▶ [Image sets with object changes]:
——

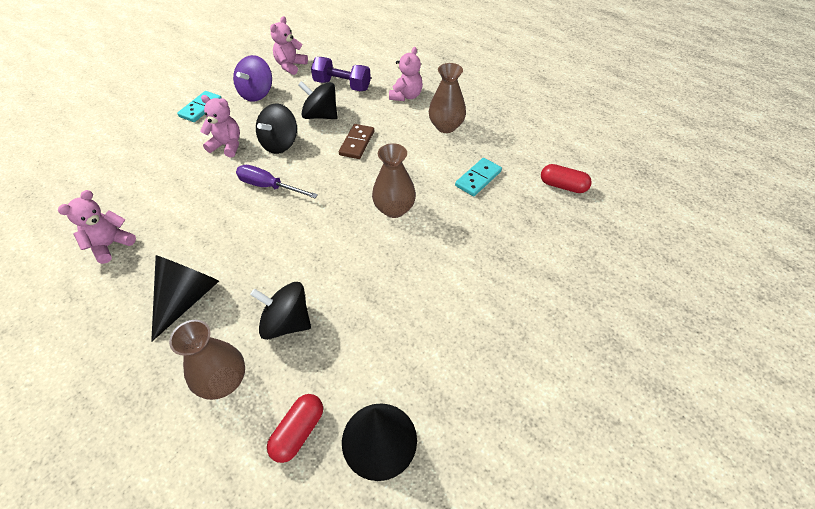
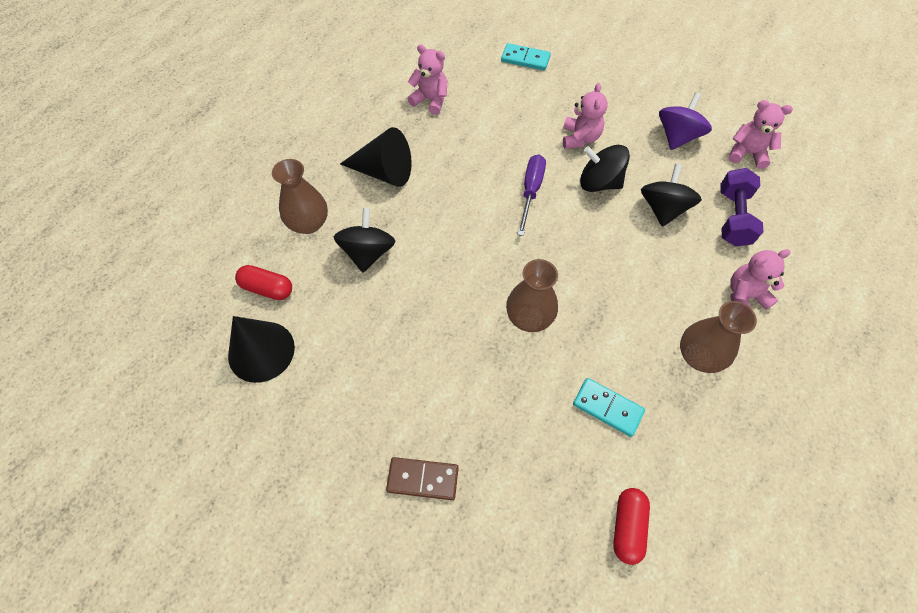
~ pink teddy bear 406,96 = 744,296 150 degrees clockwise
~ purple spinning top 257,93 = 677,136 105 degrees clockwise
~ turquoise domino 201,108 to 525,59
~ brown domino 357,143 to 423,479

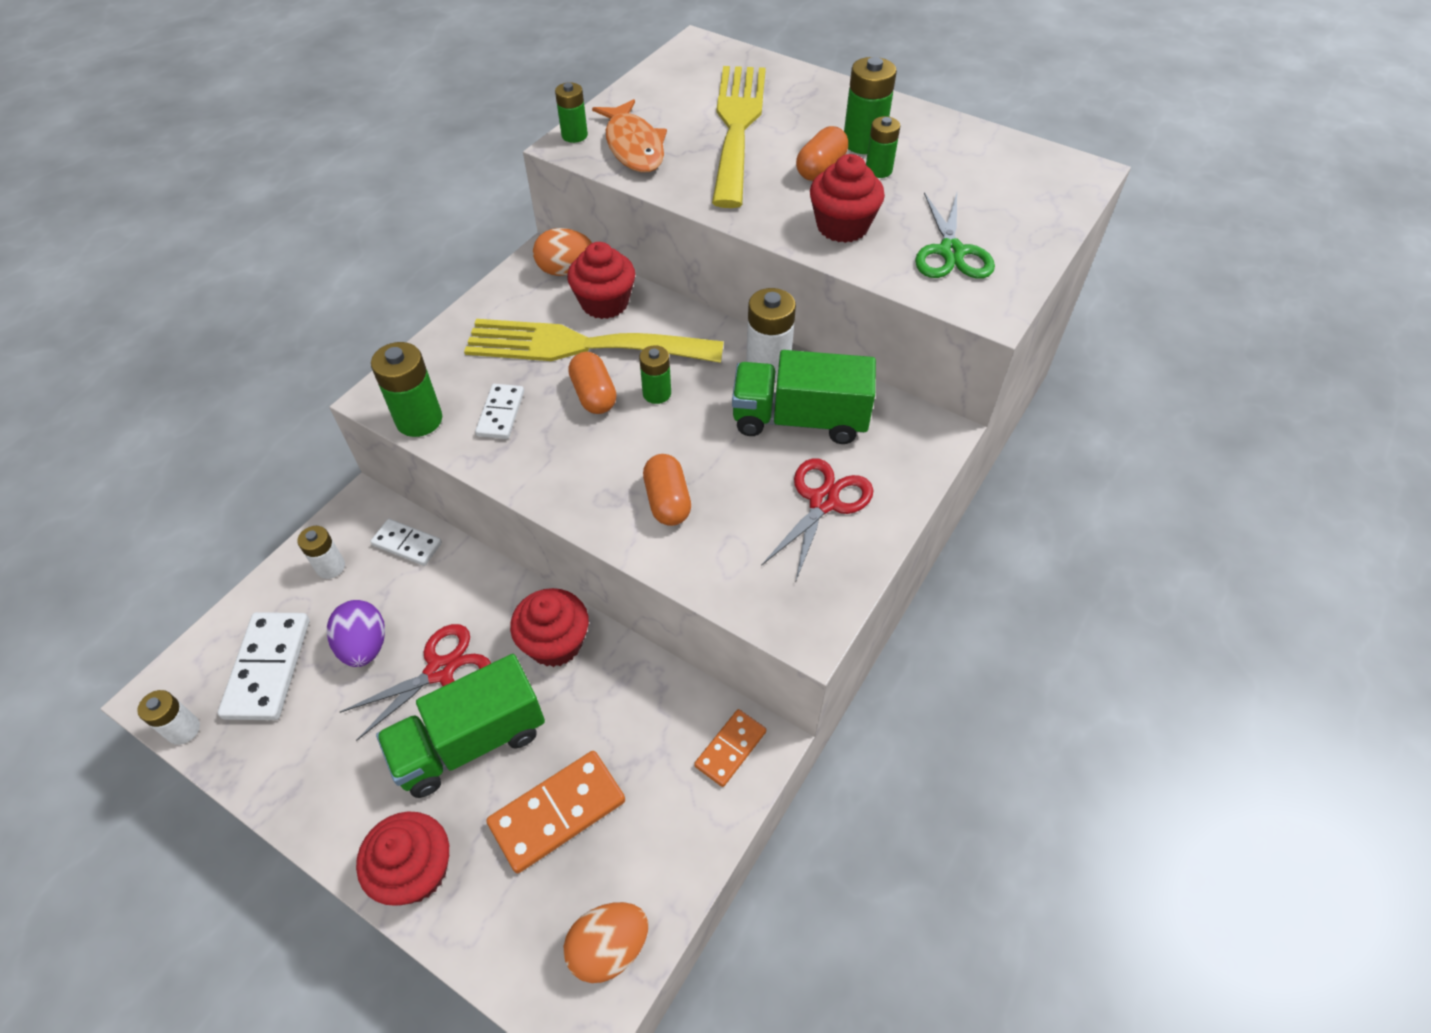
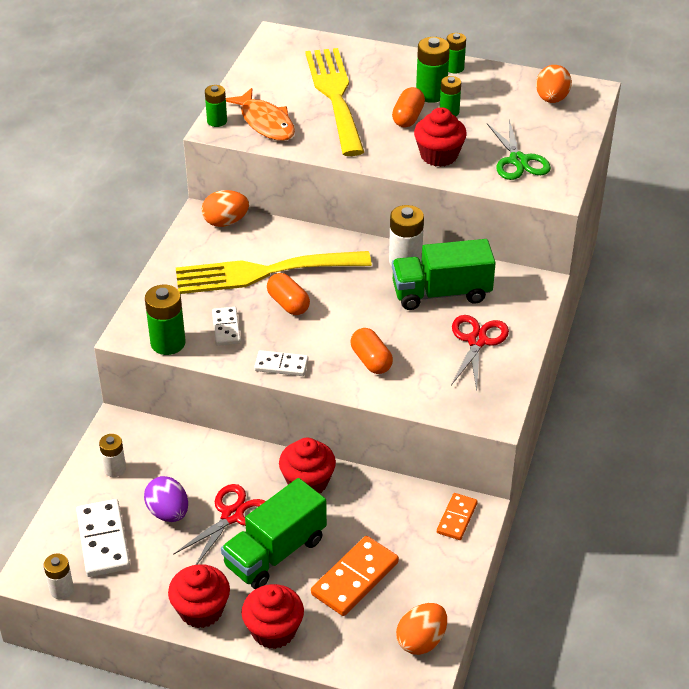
~ red cupcake 604,303 to 201,610
~ green battery 657,393 to 454,68
~ white domino 407,544 to 281,365
+ orange egg 551,99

——

▶ [DIRECTIONS FOR THIS TASK]: Report only the number of lines above that contain "degrees".

▶ [OUTPUT OF THE TASK]: 2